=== Records for the task ===
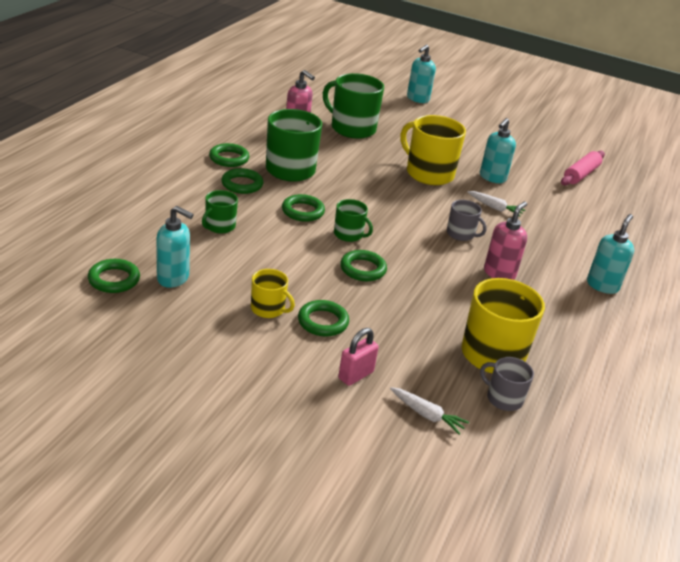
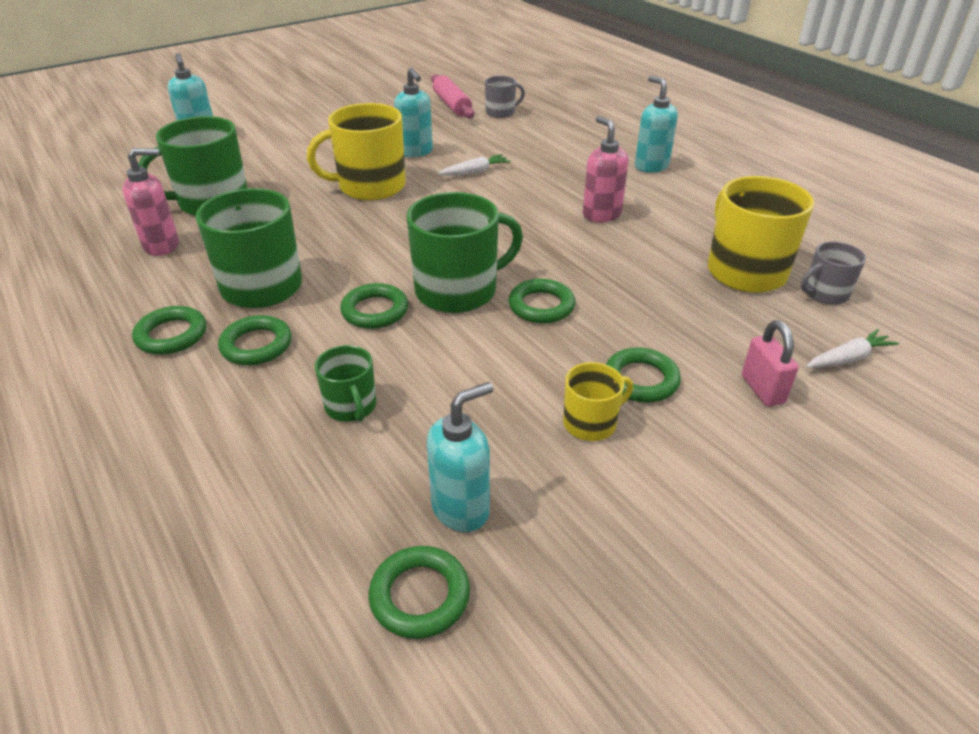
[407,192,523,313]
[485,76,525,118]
===
=== Records for the task ===
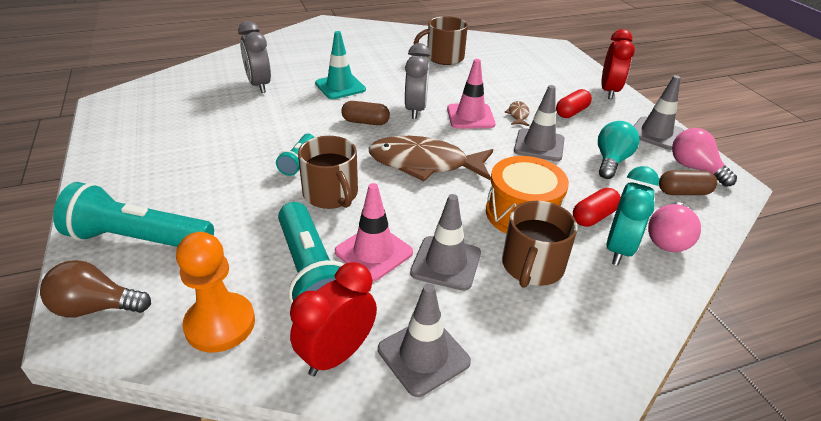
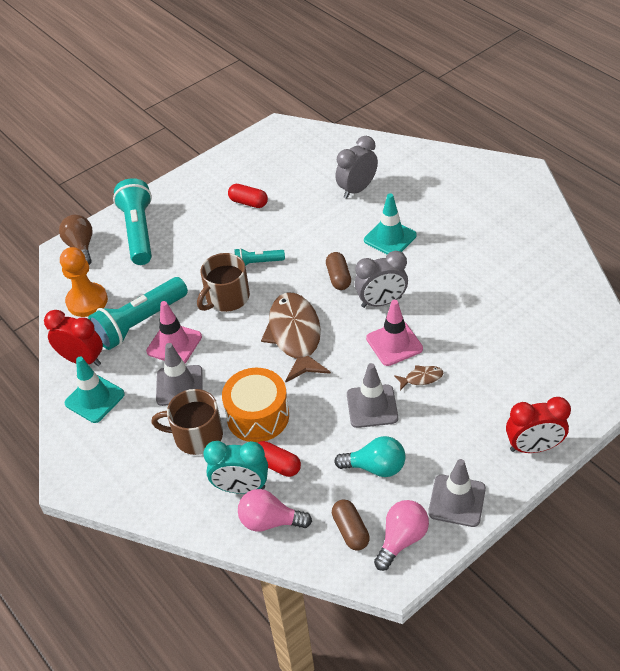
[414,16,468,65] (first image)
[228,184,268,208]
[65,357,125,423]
===
• Task details:
From the entries above, give again exactly the lines running from the line with "[414,16,468,65] (first image)" to the line with "[65,357,125,423]"; include both of those lines.

• Written answer:
[414,16,468,65] (first image)
[228,184,268,208]
[65,357,125,423]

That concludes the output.